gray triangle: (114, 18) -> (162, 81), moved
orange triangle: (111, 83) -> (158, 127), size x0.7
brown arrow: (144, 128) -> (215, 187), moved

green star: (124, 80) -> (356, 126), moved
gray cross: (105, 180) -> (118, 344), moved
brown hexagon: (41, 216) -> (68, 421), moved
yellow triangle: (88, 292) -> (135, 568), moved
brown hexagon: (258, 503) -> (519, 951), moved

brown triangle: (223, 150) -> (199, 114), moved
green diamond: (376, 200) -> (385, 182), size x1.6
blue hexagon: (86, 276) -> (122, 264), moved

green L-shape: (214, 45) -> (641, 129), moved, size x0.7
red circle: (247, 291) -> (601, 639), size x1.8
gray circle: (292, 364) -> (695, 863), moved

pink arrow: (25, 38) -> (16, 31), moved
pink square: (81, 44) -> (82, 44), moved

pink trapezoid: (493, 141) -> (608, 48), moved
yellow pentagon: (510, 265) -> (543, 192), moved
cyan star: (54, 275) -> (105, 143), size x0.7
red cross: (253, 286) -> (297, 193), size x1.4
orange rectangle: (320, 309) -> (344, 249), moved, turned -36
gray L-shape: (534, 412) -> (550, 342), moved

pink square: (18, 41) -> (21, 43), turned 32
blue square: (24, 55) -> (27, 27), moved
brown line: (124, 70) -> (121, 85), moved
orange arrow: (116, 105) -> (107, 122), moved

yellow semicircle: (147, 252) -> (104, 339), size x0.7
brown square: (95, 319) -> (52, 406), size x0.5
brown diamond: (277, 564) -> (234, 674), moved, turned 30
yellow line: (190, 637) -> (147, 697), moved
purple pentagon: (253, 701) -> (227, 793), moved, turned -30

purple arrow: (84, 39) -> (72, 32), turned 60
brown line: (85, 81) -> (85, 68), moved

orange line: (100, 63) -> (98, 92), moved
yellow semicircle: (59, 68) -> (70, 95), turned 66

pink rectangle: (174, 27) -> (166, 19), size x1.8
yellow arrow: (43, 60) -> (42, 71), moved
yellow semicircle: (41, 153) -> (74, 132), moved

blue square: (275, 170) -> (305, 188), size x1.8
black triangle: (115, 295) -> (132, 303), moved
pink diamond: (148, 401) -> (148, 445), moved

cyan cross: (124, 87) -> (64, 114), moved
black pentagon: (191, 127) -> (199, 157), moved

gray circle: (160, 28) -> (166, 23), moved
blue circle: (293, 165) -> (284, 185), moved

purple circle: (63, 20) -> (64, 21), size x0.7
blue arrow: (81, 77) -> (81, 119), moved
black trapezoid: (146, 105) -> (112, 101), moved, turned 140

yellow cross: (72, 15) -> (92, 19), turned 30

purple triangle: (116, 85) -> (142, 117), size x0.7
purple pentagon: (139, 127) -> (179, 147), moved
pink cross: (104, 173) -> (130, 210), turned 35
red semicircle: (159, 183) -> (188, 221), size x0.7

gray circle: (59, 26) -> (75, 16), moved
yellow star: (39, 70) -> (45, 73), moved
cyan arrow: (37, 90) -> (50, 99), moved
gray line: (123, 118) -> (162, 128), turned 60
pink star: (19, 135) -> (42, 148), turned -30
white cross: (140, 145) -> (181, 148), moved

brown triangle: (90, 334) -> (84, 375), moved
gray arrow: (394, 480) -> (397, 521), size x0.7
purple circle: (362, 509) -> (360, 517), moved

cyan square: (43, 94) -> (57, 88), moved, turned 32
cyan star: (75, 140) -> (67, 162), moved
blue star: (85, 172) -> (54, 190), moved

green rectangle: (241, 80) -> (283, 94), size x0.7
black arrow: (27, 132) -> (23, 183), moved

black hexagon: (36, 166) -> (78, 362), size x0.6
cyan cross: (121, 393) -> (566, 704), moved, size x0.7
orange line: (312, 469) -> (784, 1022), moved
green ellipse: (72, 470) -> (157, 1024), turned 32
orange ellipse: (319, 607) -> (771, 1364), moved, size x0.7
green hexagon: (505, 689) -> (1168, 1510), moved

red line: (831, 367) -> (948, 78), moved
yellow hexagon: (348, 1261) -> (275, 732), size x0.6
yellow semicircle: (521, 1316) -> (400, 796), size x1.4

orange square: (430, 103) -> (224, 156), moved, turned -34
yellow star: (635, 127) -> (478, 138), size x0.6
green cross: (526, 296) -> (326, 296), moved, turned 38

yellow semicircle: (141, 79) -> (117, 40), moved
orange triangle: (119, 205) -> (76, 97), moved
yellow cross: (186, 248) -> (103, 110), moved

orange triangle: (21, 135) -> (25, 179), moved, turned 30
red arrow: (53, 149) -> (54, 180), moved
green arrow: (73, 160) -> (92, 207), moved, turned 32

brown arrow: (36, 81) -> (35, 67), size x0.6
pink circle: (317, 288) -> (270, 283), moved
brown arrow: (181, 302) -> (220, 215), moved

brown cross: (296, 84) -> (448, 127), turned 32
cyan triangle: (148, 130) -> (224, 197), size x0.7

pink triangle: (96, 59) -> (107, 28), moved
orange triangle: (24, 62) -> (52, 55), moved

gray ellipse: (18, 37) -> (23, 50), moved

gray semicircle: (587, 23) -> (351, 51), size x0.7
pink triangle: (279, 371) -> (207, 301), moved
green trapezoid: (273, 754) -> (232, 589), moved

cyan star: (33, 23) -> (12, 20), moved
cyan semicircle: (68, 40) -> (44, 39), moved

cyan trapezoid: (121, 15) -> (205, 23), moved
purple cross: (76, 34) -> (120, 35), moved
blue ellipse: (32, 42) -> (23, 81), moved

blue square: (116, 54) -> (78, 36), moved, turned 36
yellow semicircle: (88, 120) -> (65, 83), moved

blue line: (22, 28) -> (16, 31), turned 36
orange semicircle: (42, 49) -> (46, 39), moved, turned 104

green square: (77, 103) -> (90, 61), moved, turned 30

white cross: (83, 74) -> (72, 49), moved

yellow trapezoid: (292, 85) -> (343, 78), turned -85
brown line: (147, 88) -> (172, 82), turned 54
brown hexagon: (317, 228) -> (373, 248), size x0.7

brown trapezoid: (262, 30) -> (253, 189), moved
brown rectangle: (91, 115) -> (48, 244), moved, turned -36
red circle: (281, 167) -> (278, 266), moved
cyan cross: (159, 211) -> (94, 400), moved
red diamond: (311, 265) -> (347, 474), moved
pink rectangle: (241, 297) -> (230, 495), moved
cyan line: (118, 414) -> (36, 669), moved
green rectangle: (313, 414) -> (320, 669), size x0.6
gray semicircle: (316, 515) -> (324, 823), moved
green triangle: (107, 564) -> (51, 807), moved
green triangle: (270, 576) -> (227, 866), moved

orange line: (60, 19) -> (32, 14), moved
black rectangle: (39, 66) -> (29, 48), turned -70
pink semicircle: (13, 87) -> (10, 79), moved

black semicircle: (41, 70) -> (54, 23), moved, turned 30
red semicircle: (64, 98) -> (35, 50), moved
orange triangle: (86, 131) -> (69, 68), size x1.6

-*-

● **Assignment**
Nothing should appear in the answer except the lines above from the line with "orange line: (100, 63) -> (98, 92), moved" through the line with "blue square: (275, 170)", both included, written out exactly.

● **Answer to this task**
orange line: (100, 63) -> (98, 92), moved
yellow semicircle: (59, 68) -> (70, 95), turned 66

pink rectangle: (174, 27) -> (166, 19), size x1.8
yellow arrow: (43, 60) -> (42, 71), moved
yellow semicircle: (41, 153) -> (74, 132), moved

blue square: (275, 170) -> (305, 188), size x1.8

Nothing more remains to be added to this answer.